Leave every picture out. Set down all the lines below exactly.

---

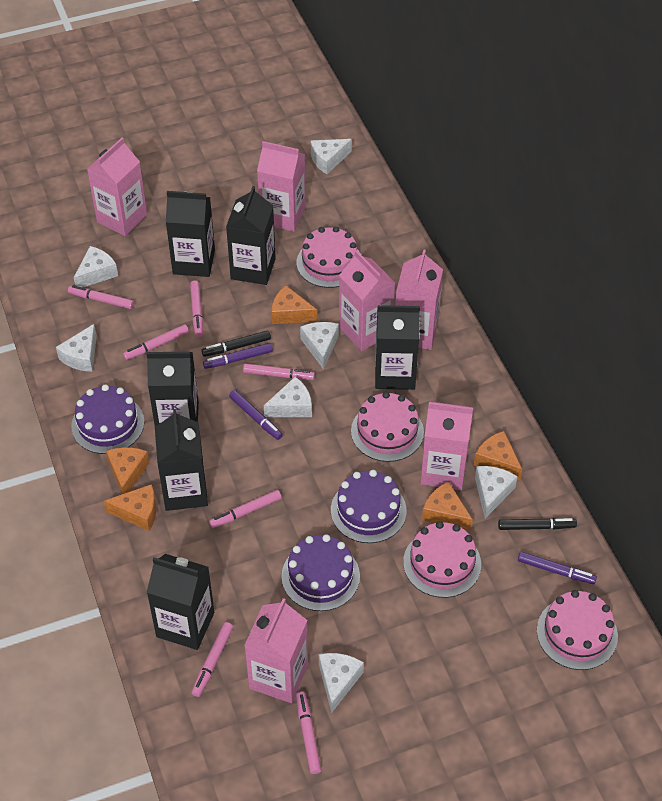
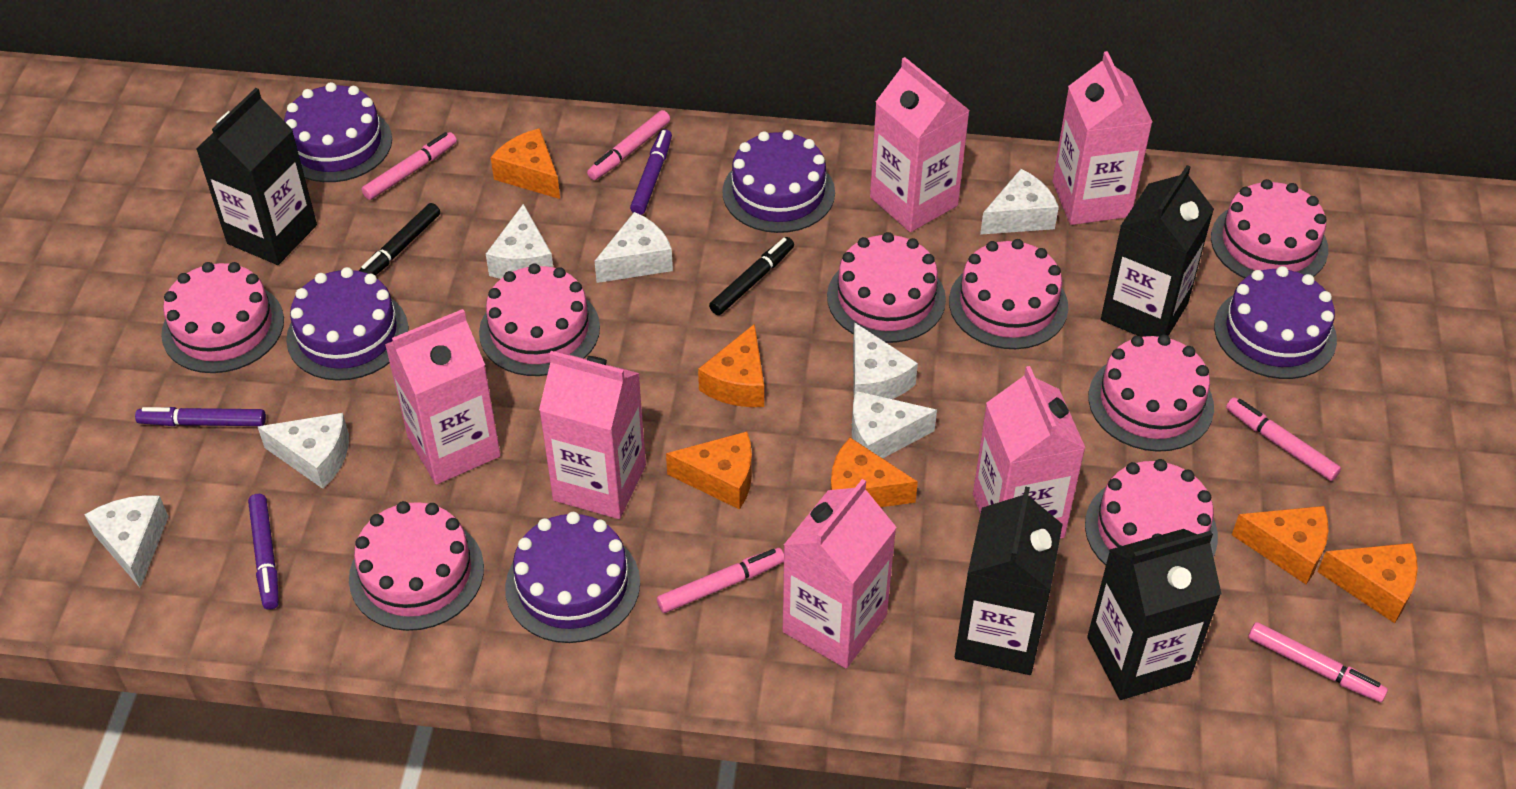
black carton: [146,352,199,427] [147,554,214,650] [155,409,208,511] [166,191,215,277] [226,186,276,285] [375,305,420,390] = 6 -> [196,88,317,265] [955,486,1063,675] [1087,529,1222,700] [1101,165,1214,337] = 4
orange cheese: [104,484,156,531] [106,447,149,494] [272,286,317,324] [422,481,473,531] [474,431,522,481] = 5 -> [491,128,560,199] [666,431,752,510] [698,324,764,407] [831,438,918,507] [1232,506,1329,584] [1317,543,1418,623] = 6
pink cake: [297,227,360,288] [351,392,424,462] [403,521,481,598] [537,590,618,670] = 4 -> [161,262,284,373] [349,501,484,631] [479,263,600,376] [827,232,946,343] [949,239,1068,349] [1085,459,1218,566] [1088,335,1214,452] [1211,179,1328,278] = 8
pink marker: [68,285,134,309] [123,324,189,360] [190,281,203,337] [192,622,233,697] [209,490,282,528] [243,363,315,380] [296,691,321,774] = 7 -> [362,132,457,200] [587,110,670,180] [657,548,784,613] [1226,397,1341,481] [1248,622,1388,702] = 5
purple cake: [71,384,145,454] [281,534,360,611] [331,470,407,543] = 3 -> [284,82,392,182] [286,267,409,381] [505,512,640,643] [722,130,835,233] [1214,266,1337,379] = 5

---

Solution to the exercise:
black carton: [146,352,199,427] [147,554,214,650] [155,409,208,511] [166,191,215,277] [226,186,276,285] [375,305,420,390] = 6 -> [196,88,317,265] [955,486,1063,675] [1087,529,1222,700] [1101,165,1214,337] = 4
orange cheese: [104,484,156,531] [106,447,149,494] [272,286,317,324] [422,481,473,531] [474,431,522,481] = 5 -> [491,128,560,199] [666,431,752,510] [698,324,764,407] [831,438,918,507] [1232,506,1329,584] [1317,543,1418,623] = 6
pink cake: [297,227,360,288] [351,392,424,462] [403,521,481,598] [537,590,618,670] = 4 -> [161,262,284,373] [349,501,484,631] [479,263,600,376] [827,232,946,343] [949,239,1068,349] [1085,459,1218,566] [1088,335,1214,452] [1211,179,1328,278] = 8
pink marker: [68,285,134,309] [123,324,189,360] [190,281,203,337] [192,622,233,697] [209,490,282,528] [243,363,315,380] [296,691,321,774] = 7 -> [362,132,457,200] [587,110,670,180] [657,548,784,613] [1226,397,1341,481] [1248,622,1388,702] = 5
purple cake: [71,384,145,454] [281,534,360,611] [331,470,407,543] = 3 -> [284,82,392,182] [286,267,409,381] [505,512,640,643] [722,130,835,233] [1214,266,1337,379] = 5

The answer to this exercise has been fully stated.